*** Opening Records to use ***

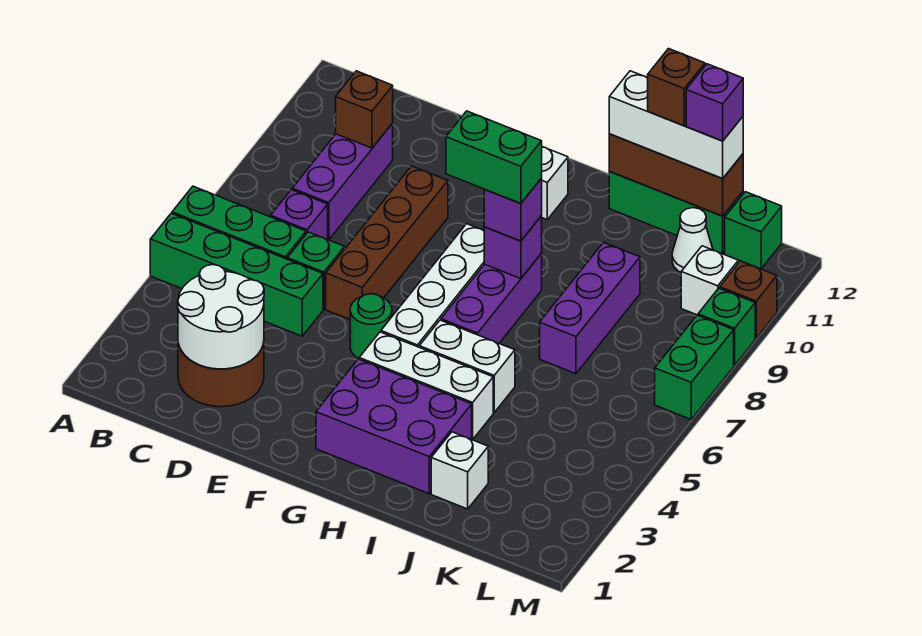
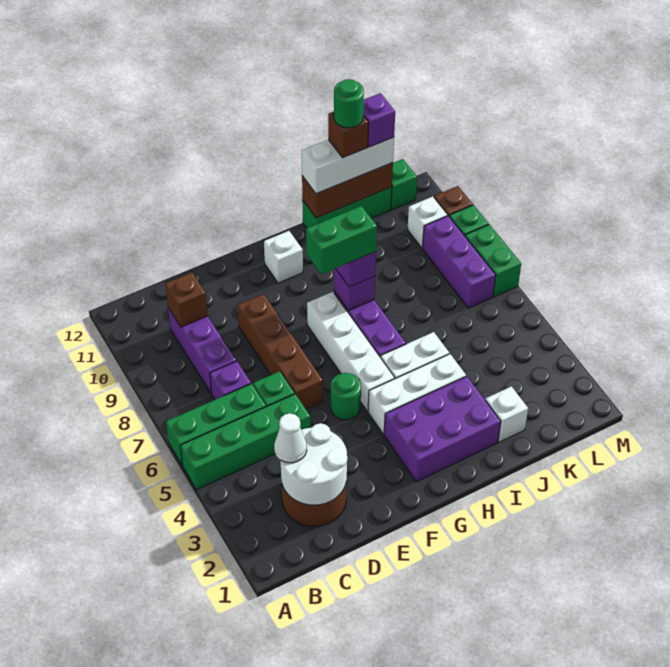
purple 1x3 brick [540,242,640,374] -> purple 1x3 brick moved to [423,216,496,308]
none -> green 1x1 round brick [334,79,364,128]
white 1x1 cone [672,208,713,272] -> white 1x1 cone moved to [274,413,307,463]

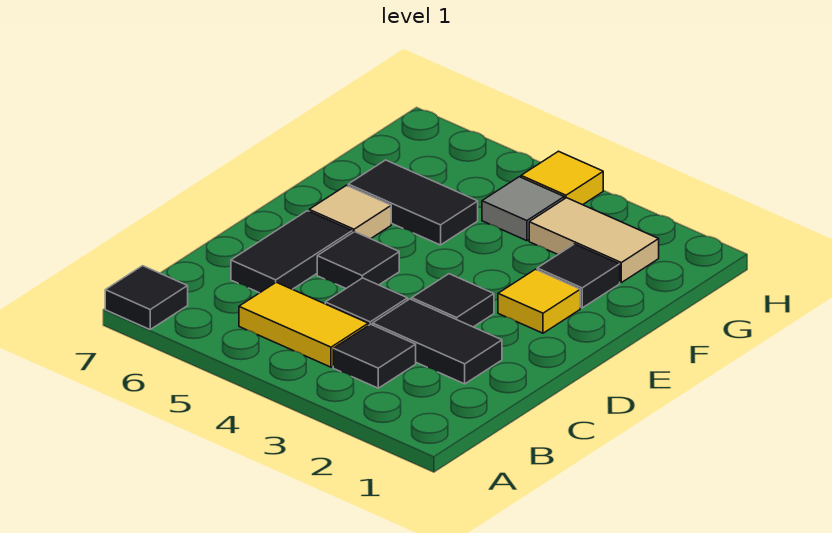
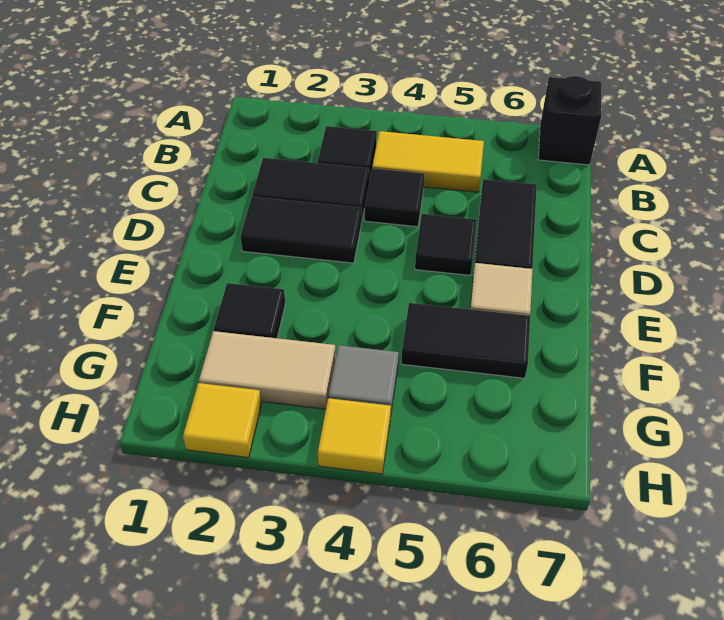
black 1x1 tile [105,266,188,329] -> black 1x1 brick [538,76,601,165]
black 1x1 tile [412,274,494,327] -> black 1x2 tile [240,197,362,263]
yellow 1x1 tile [498,269,580,333] -> yellow 1x1 tile moved to [183,383,262,458]

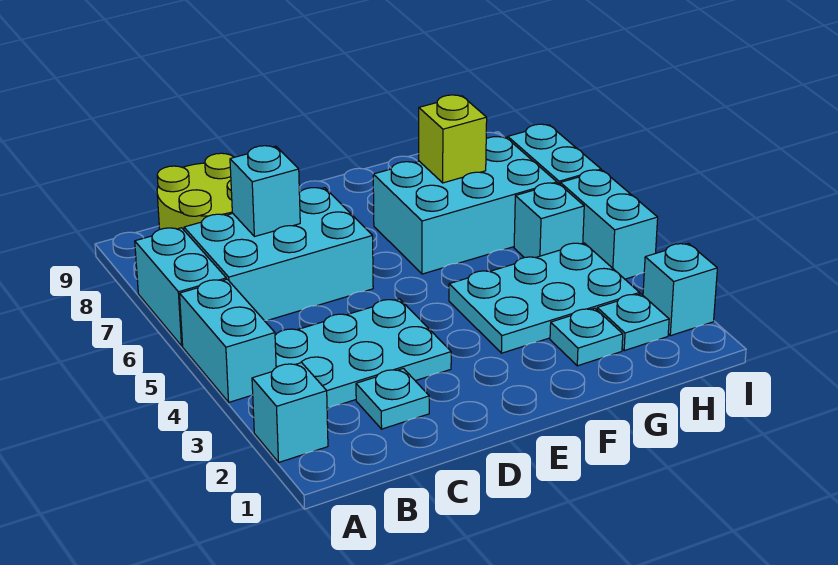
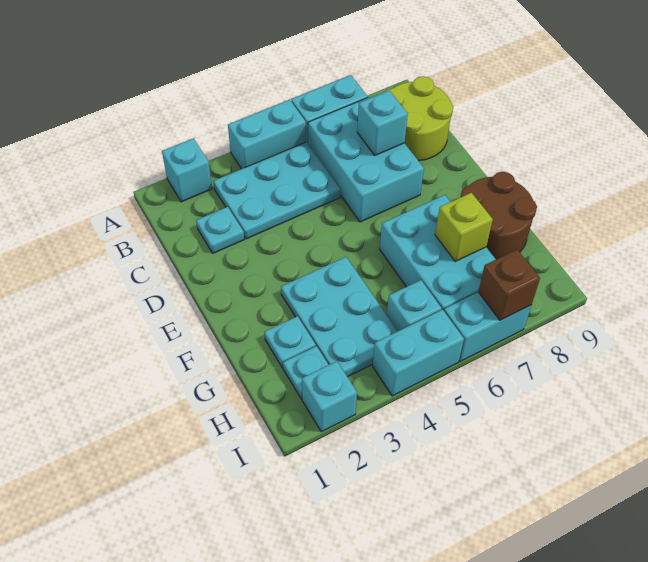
cyan 2x3 plate [275,299,451,409] -> cyan 2x3 plate turned to [213,142,341,239]
none -> brown 2x2 round brick [461,172,537,259]
none -> brown 1x1 brick [478,250,540,320]

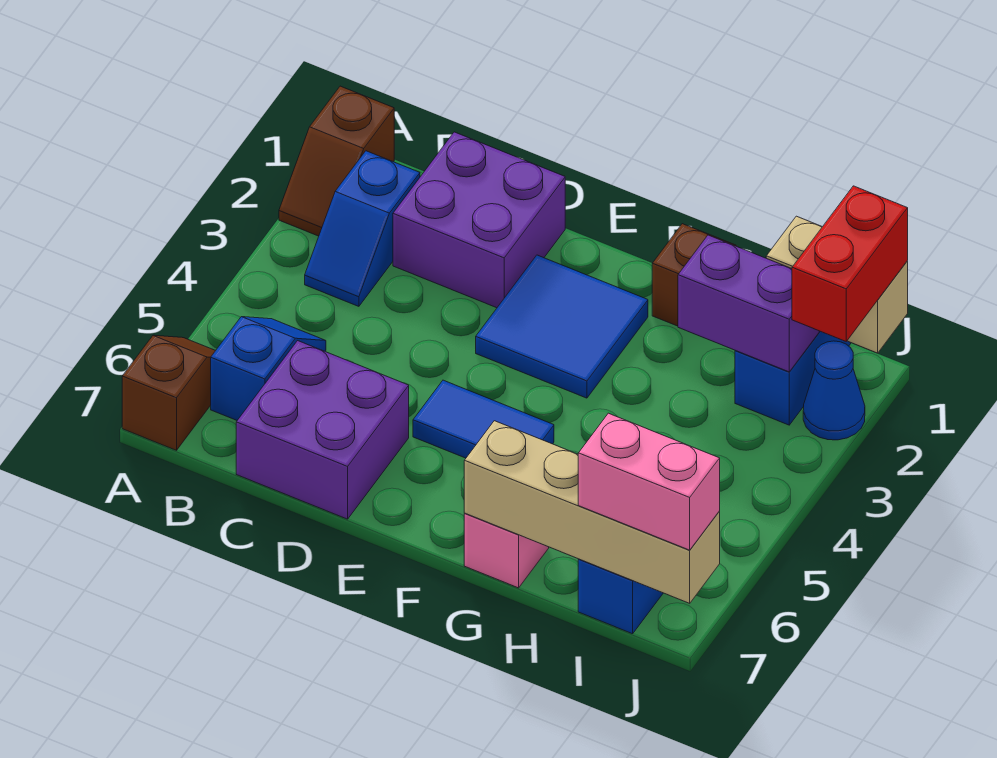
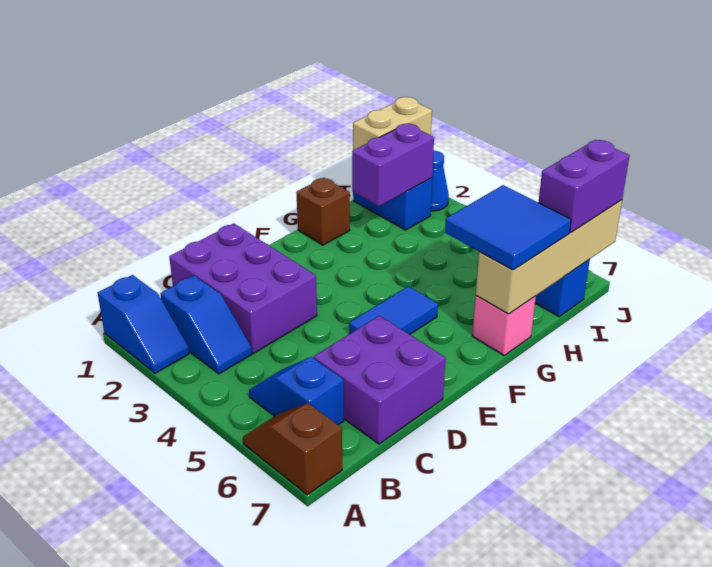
brown 1x2 slope [279,86,394,236] -> blue 1x2 slope [98,275,189,373]
purple 2x2 brick [393,132,565,308] -> purple 2x3 brick [169,223,317,353]
blue 2x2 tile [476,255,648,398] -> blue 2x2 tile moved to [445,185,571,270]
pink 1x2 brick [578,413,720,550] -> purple 1x2 brick [538,140,630,233]
red 1x2 brick [792,186,908,341] -> none

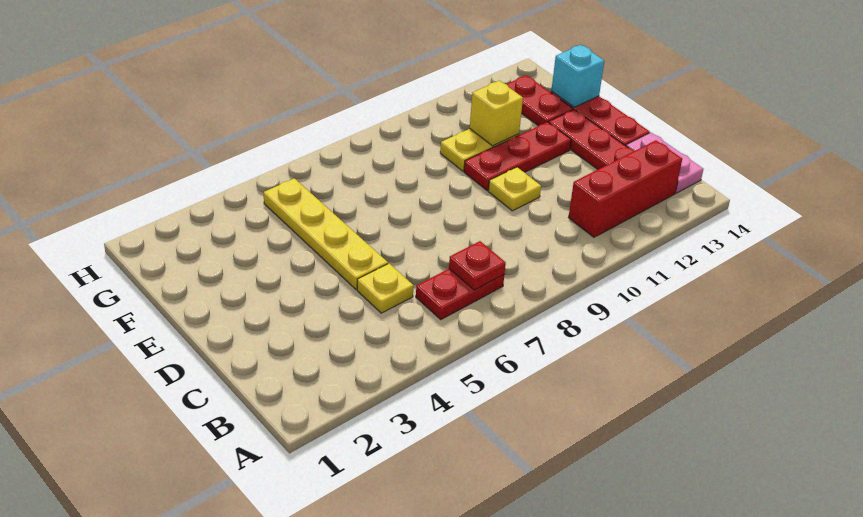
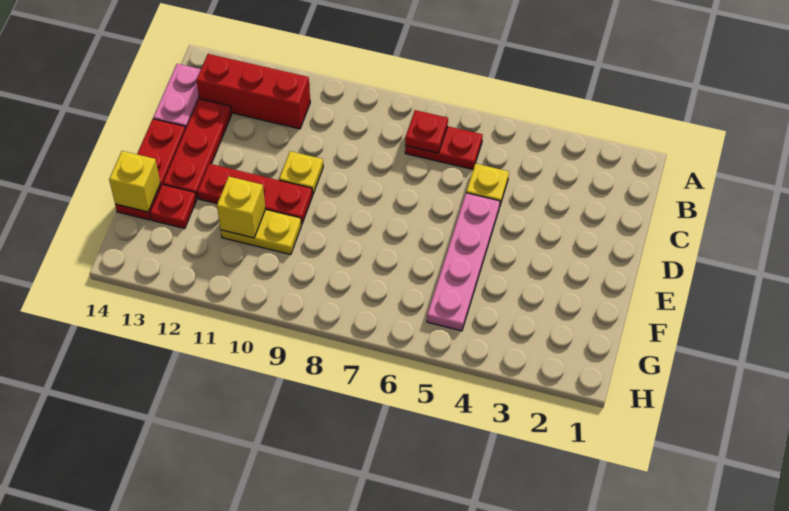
yellow 1x4 plate [264,178,388,290] -> pink 1x4 plate [427,193,500,331]
red 1x2 plate [507,75,573,126] -> red 1x1 plate [150,185,197,229]
cyan 1x1 brick [551,45,604,107] -> yellow 1x1 brick [109,151,160,212]

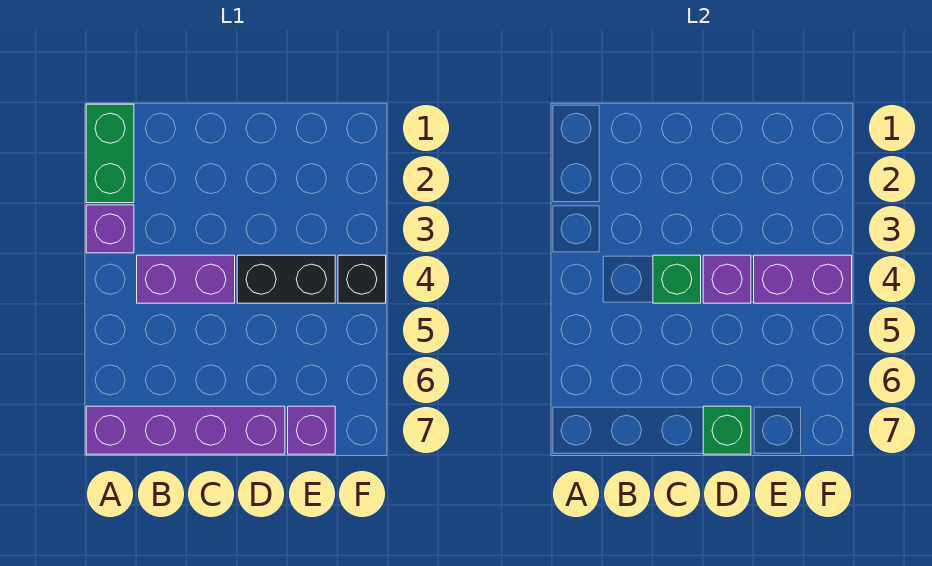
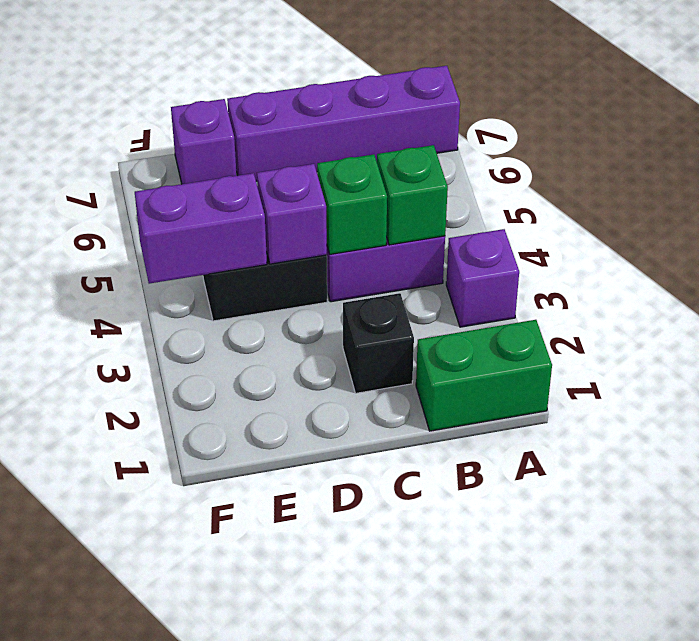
green 1x2 brick [86,104,134,203] -> green 1x2 brick turned to [416,320,552,431]
green 1x1 brick [703,406,751,454] -> green 1x1 brick moved to [377,145,448,245]
black 1x1 brick [338,255,386,303] -> black 1x1 brick moved to [343,293,414,393]

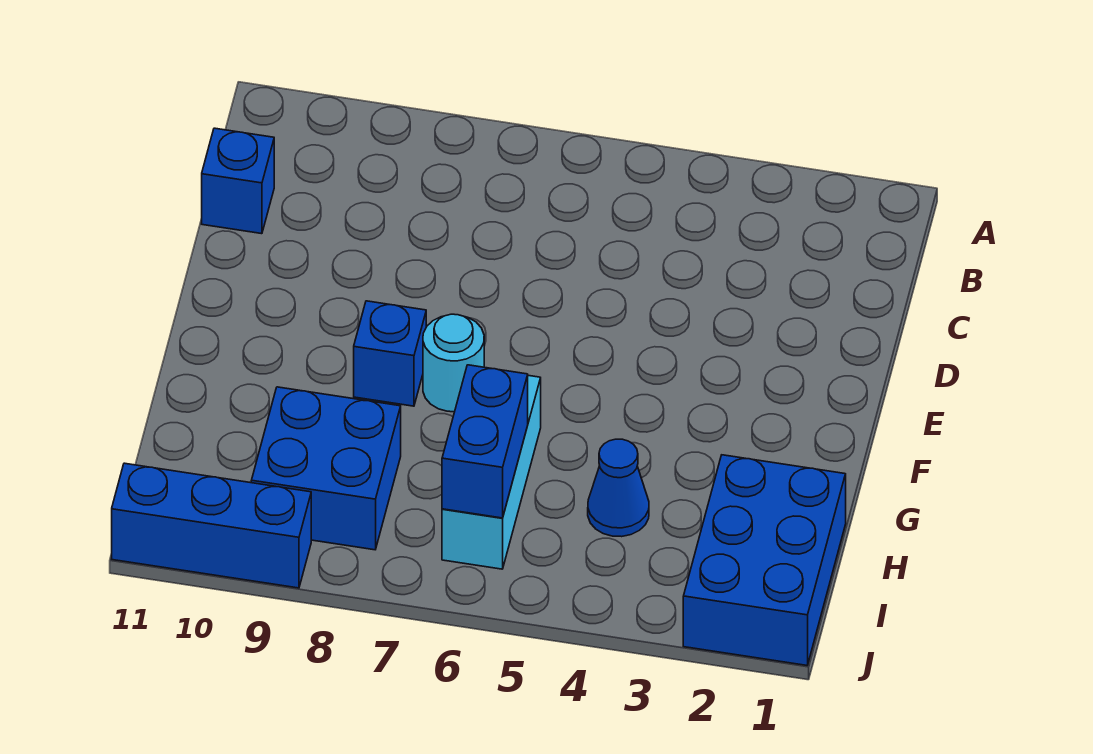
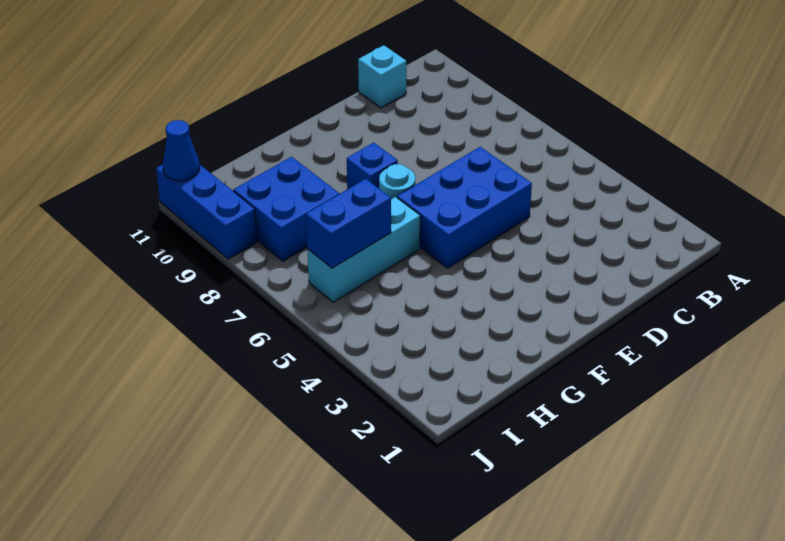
blue 1x1 brick [202,128,274,234] -> cyan 1x1 brick [358,45,406,108]
blue 2x3 brick [683,455,846,665] -> blue 2x3 brick moved to [397,147,532,268]
blue 1x1 cone [588,439,649,537] -> blue 1x1 cone moved to [163,120,200,181]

*** Closing Records to use ***

# To do
Provide the lines again, unchanged, from where the data above begins through the line containing "pink 1x2 brick", both ends included, omitting pictures and adding nothing.

# Task answer
purple 1x3 brick [540,242,640,374] -> purple 1x3 brick moved to [423,216,496,308]
none -> green 1x1 round brick [334,79,364,128]
white 1x1 cone [672,208,713,272] -> white 1x1 cone moved to [274,413,307,463]

black 1x1 tile [105,266,188,329] -> black 1x1 brick [538,76,601,165]
black 1x1 tile [412,274,494,327] -> black 1x2 tile [240,197,362,263]
yellow 1x1 tile [498,269,580,333] -> yellow 1x1 tile moved to [183,383,262,458]

cyan 2x3 plate [275,299,451,409] -> cyan 2x3 plate turned to [213,142,341,239]
none -> brown 2x2 round brick [461,172,537,259]
none -> brown 1x1 brick [478,250,540,320]

brown 1x2 slope [279,86,394,236] -> blue 1x2 slope [98,275,189,373]
purple 2x2 brick [393,132,565,308] -> purple 2x3 brick [169,223,317,353]
blue 2x2 tile [476,255,648,398] -> blue 2x2 tile moved to [445,185,571,270]
pink 1x2 brick [578,413,720,550] -> purple 1x2 brick [538,140,630,233]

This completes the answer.